#### Activity:
For this listing, the lines between the one holding "camera: 90 degrees right, 5 degrees down" and the one holding "(426, 229) = (247, 332): black", inclusive, must be set down exactly.

#### Data:
┌────────
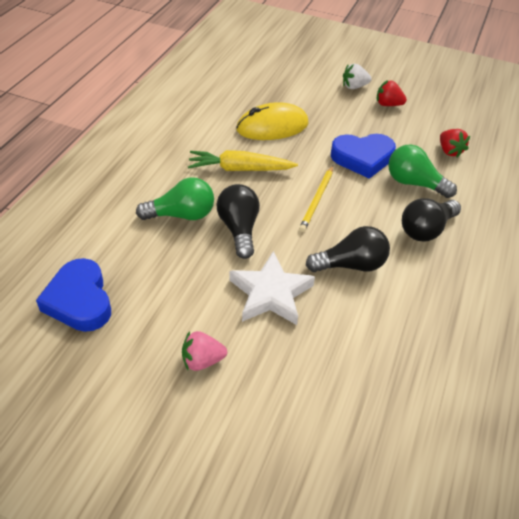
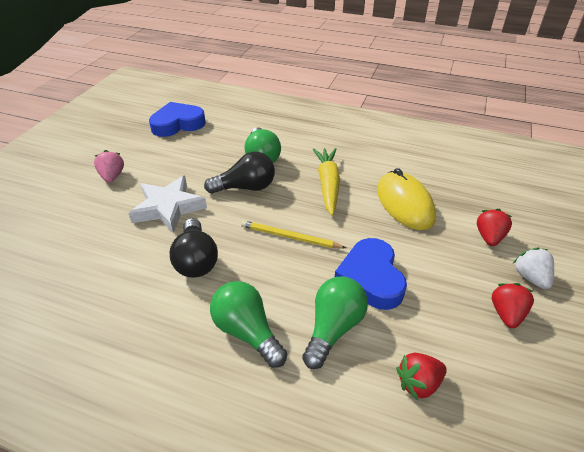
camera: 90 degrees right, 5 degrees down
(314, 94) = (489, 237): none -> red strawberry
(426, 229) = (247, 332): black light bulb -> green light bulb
└────────
┌────────
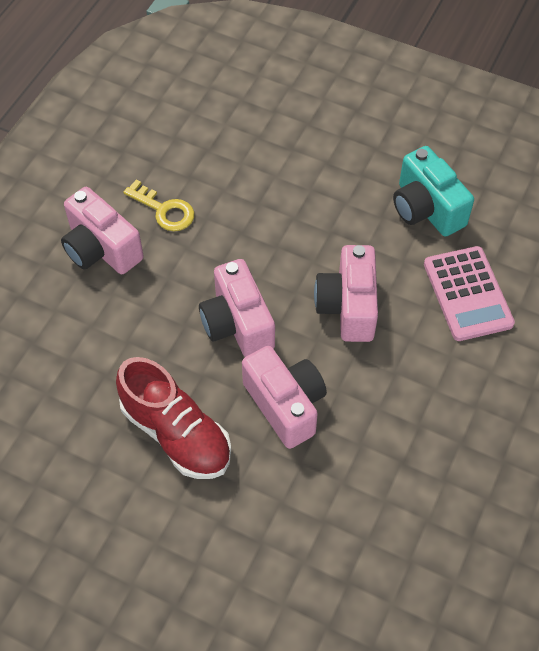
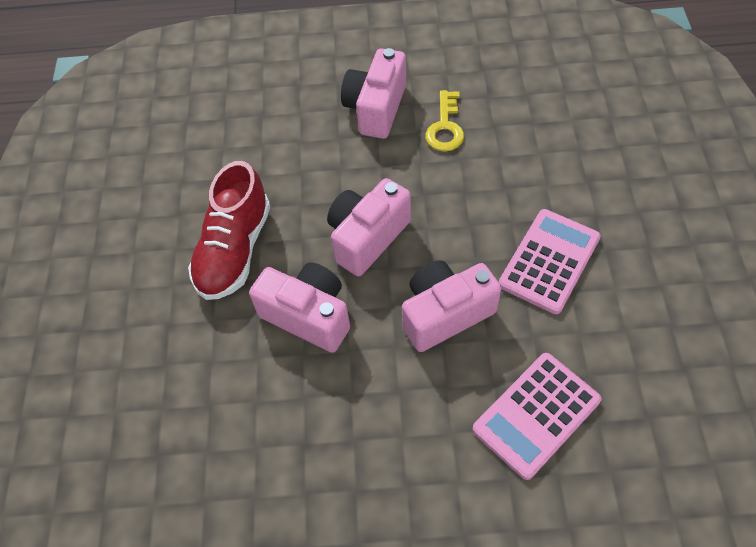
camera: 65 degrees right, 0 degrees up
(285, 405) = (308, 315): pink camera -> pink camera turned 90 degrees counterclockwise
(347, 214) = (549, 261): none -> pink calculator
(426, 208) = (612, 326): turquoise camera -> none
└────────
┌────────
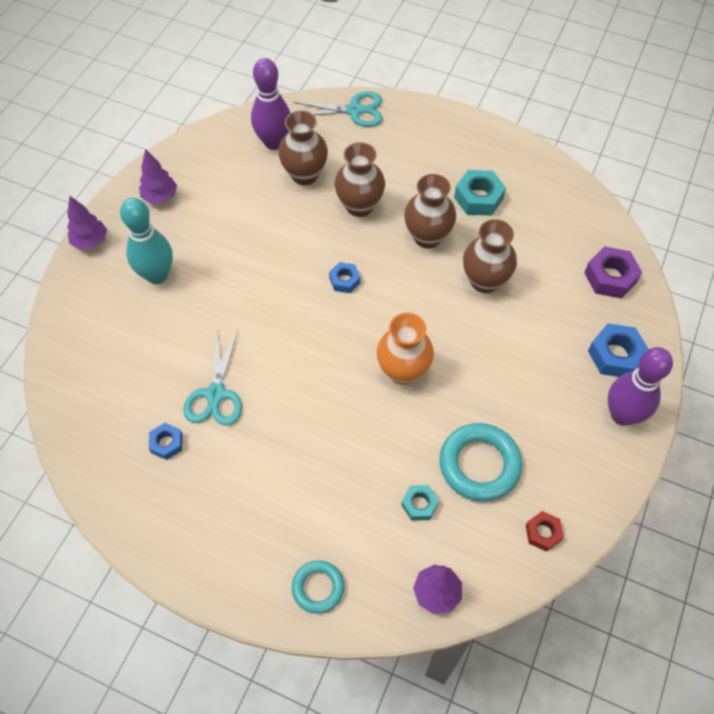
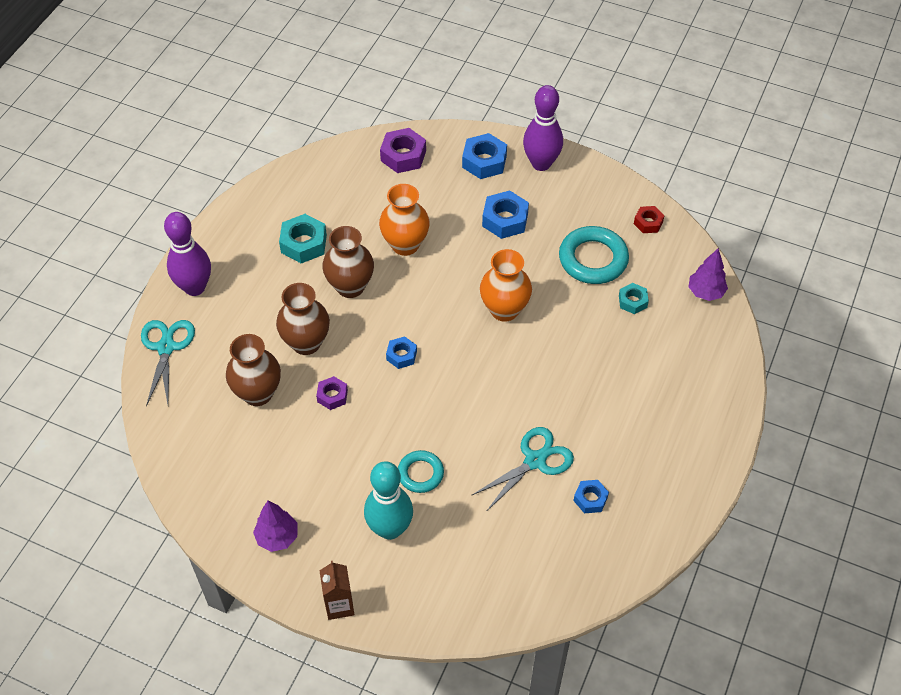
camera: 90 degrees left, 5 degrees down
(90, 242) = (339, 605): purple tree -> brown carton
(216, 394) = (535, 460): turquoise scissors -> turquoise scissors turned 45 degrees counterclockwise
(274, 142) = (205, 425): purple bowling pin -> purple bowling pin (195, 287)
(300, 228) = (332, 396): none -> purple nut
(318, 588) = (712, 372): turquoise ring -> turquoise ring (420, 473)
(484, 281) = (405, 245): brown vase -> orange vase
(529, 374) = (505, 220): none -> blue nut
└────────
#### Result of this task:
camera: 90 degrees right, 5 degrees down
(314, 94) = (489, 237): none -> red strawberry
(426, 229) = (247, 332): black light bulb -> green light bulb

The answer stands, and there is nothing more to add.